EXERCISE DIRECTIONS:
Starting at the line that contains "[(209,200),(241,215),(257,184),(225,169),(209,200)]", print each line exactly through the end of the listing. Skip any pictures and add nothing.
== Segment start ==
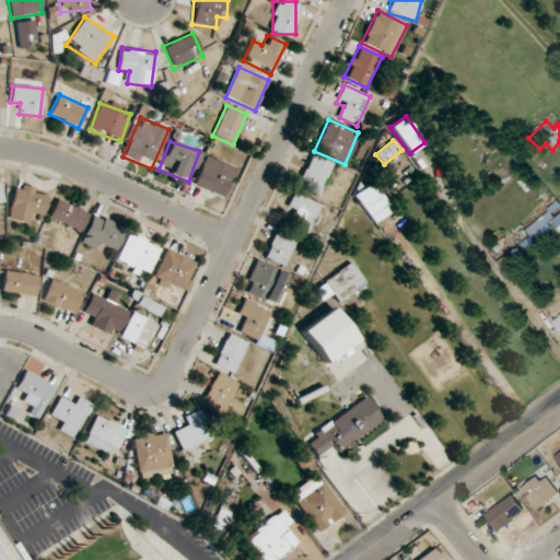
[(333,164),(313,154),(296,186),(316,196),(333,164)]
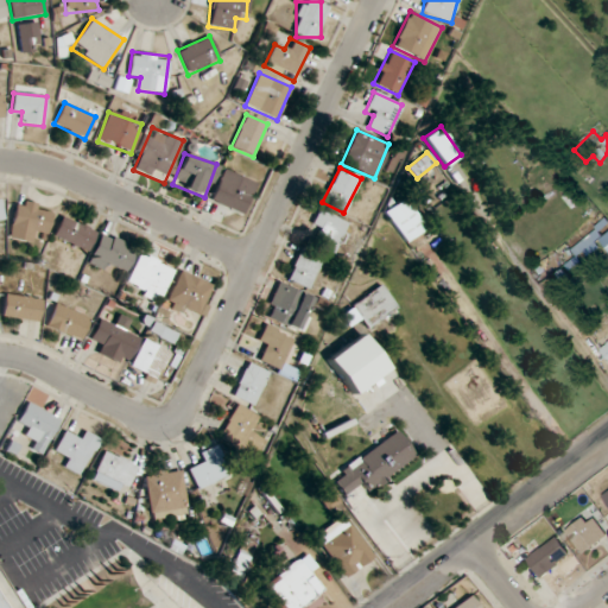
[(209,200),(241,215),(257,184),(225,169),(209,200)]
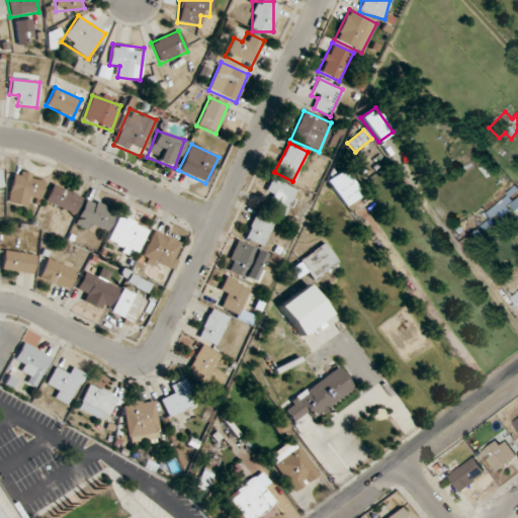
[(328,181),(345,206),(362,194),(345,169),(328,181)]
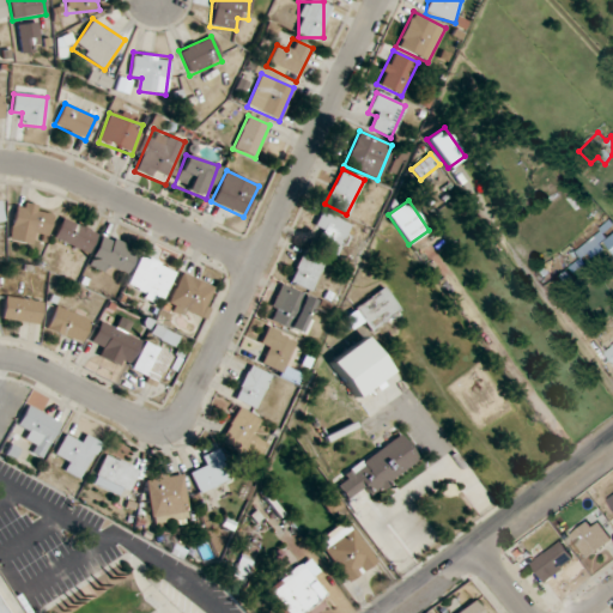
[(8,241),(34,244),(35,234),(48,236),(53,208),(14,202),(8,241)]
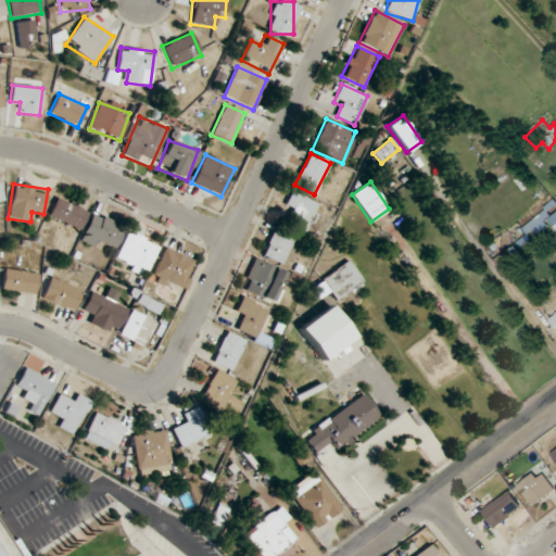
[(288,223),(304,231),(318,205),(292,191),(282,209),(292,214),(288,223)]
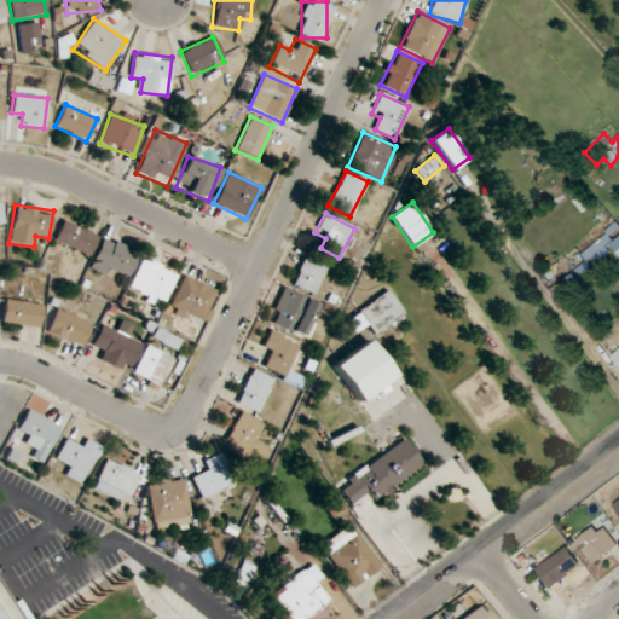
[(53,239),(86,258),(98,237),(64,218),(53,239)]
== Segment end ==
TASK RESPONSE:
[(209,200),(241,215),(257,184),(225,169),(209,200)]
[(328,181),(345,206),(362,194),(345,169),(328,181)]
[(8,241),(34,244),(35,234),(48,236),(53,208),(14,202),(8,241)]
[(288,223),(304,231),(318,205),(292,191),(282,209),(292,214),(288,223)]
[(53,239),(86,258),(98,237),(64,218),(53,239)]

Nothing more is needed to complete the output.